- **Work instructions**
In the entries below, every line that contains "blue" must be located and copied.
>>
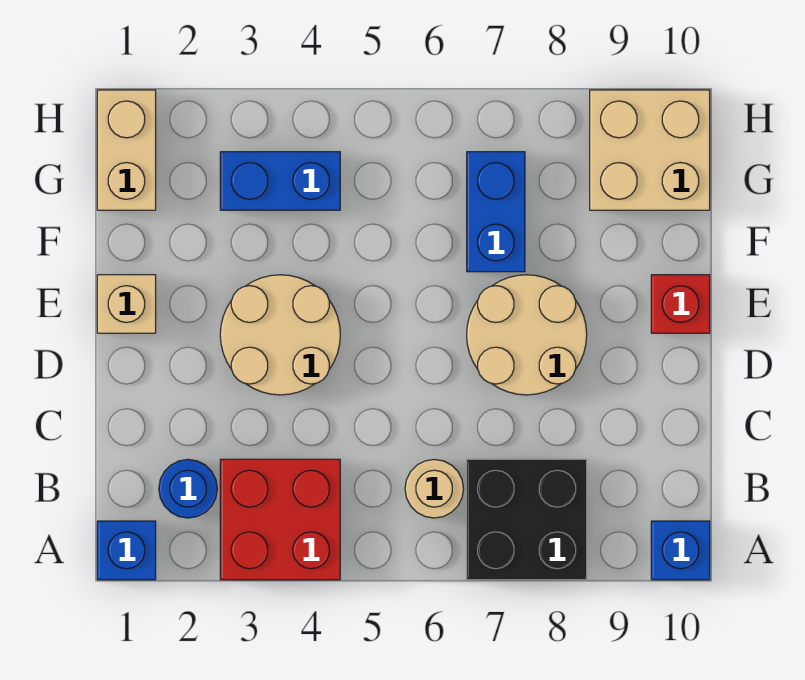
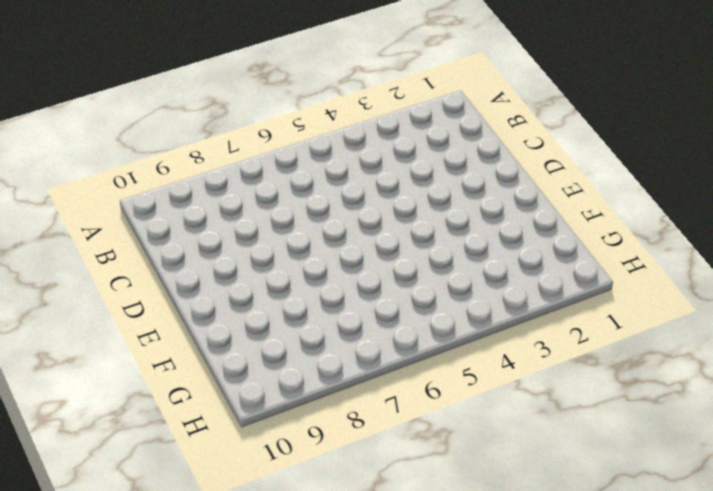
none -> blue brick A1 level 1
none -> red brick A3:B4 level 1
none -> black brick A7:B8 level 1

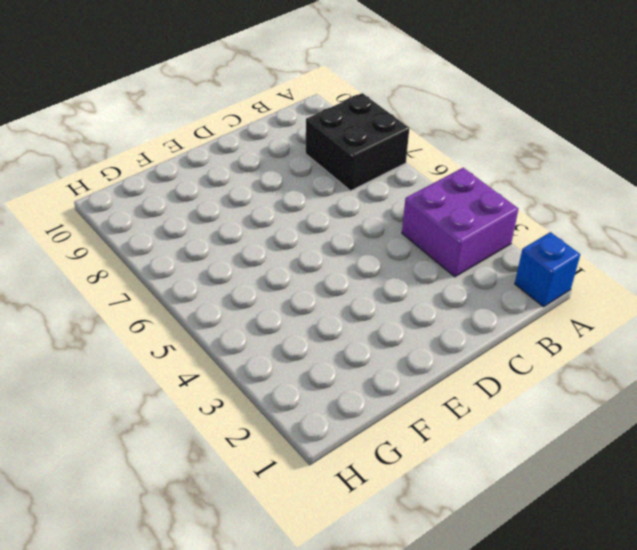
purple brick A3:B4 level 1 -> red brick A3:B4 level 1
none -> blue brick A10 level 1
none -> blue round brick B2 level 1
none -> tan round brick B6 level 1

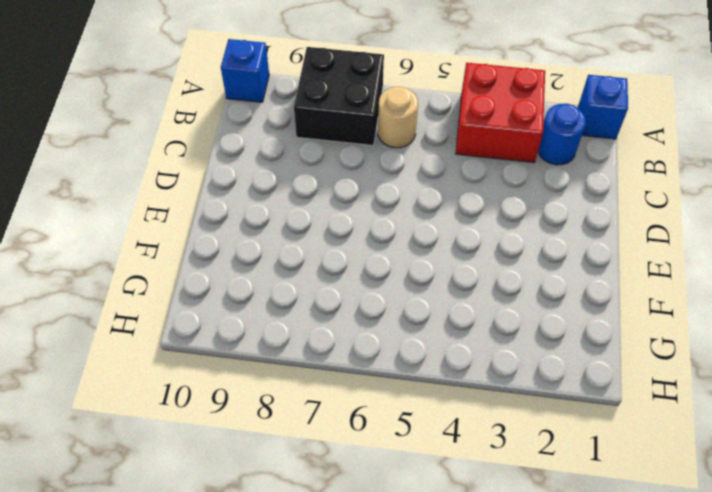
none -> tan round brick D3:E4 level 1
none -> tan round brick D7:E8 level 1
none -> tan brick E1 level 1

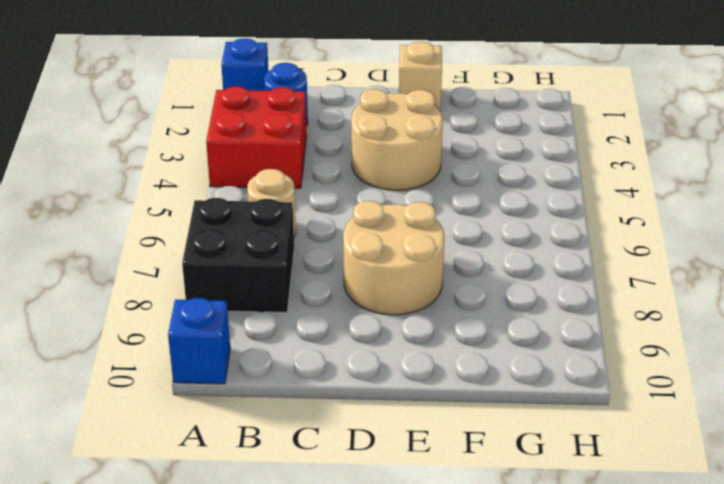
none -> red brick E10 level 1
none -> blue brick F7:G7 level 1
none -> tan brick G1:H1 level 1

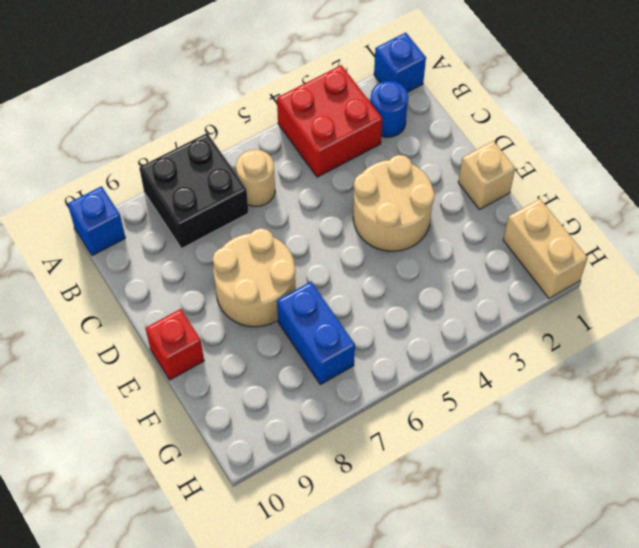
none -> blue brick G3:G4 level 1
none -> tan brick G9:H10 level 1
<<
- **Task output**
none -> blue brick A1 level 1
none -> blue brick A10 level 1
none -> blue round brick B2 level 1
none -> blue brick F7:G7 level 1
none -> blue brick G3:G4 level 1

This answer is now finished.